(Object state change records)
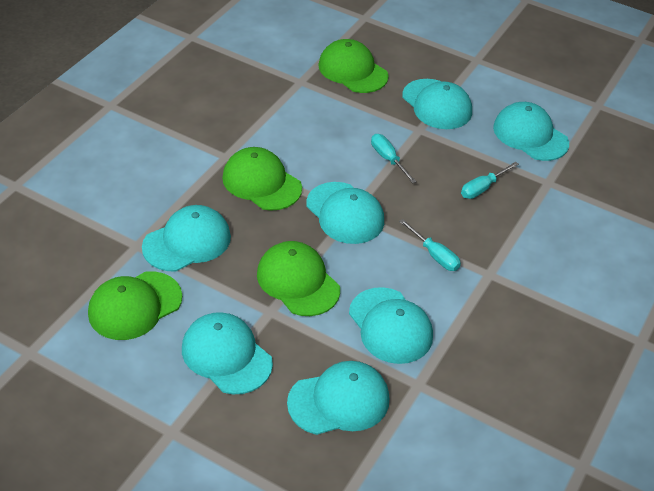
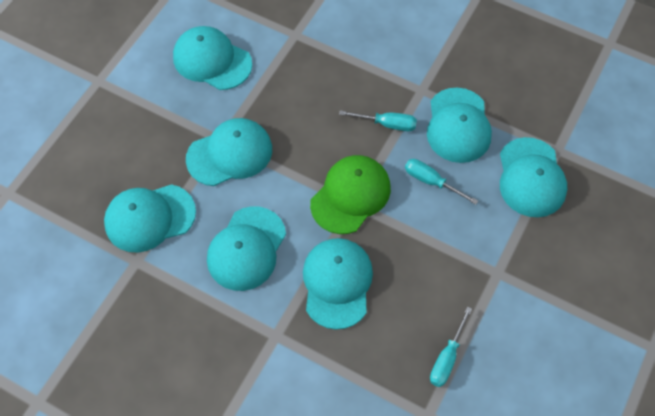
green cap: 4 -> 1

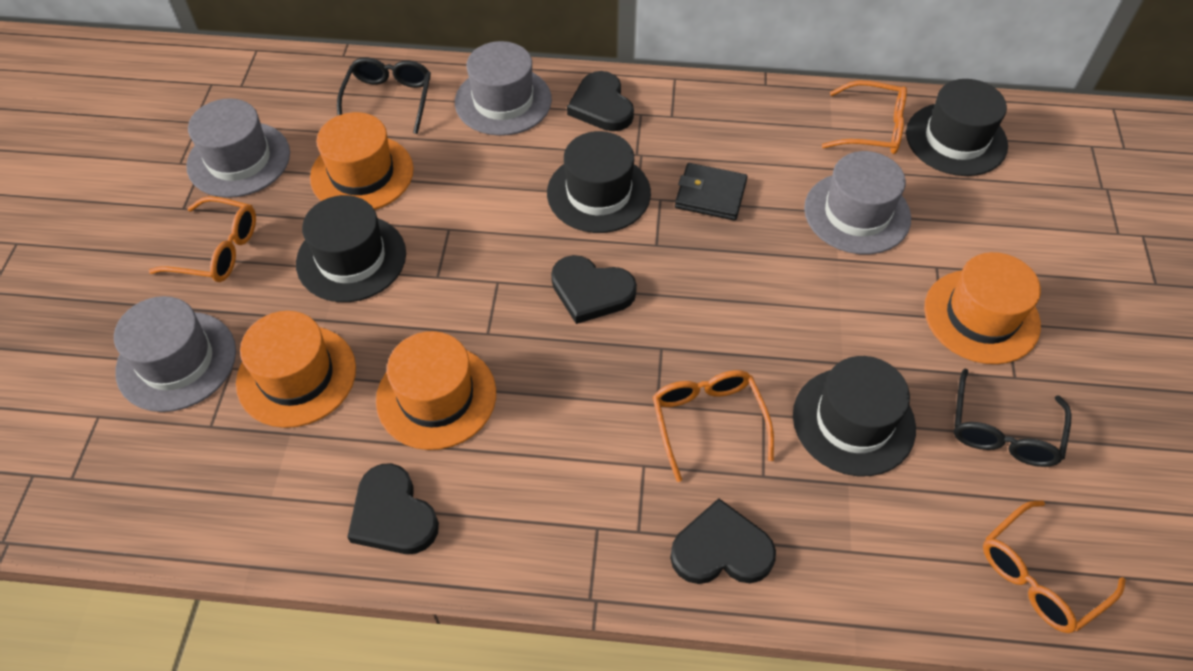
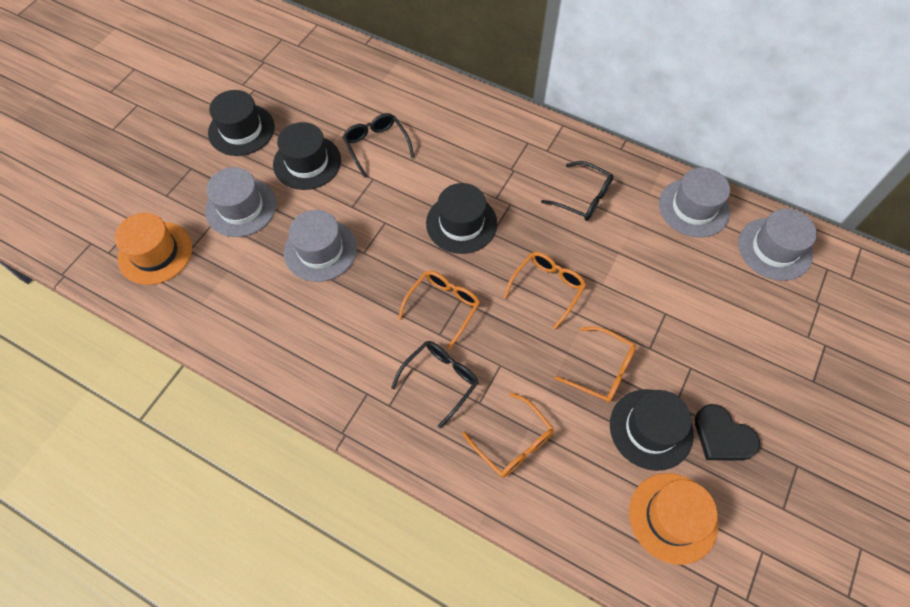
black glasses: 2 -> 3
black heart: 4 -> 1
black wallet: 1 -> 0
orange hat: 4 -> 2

**Required work**
Find each line in the records that contains the string "black", then say how many there are and nothing else.

**Answer to this problem**
3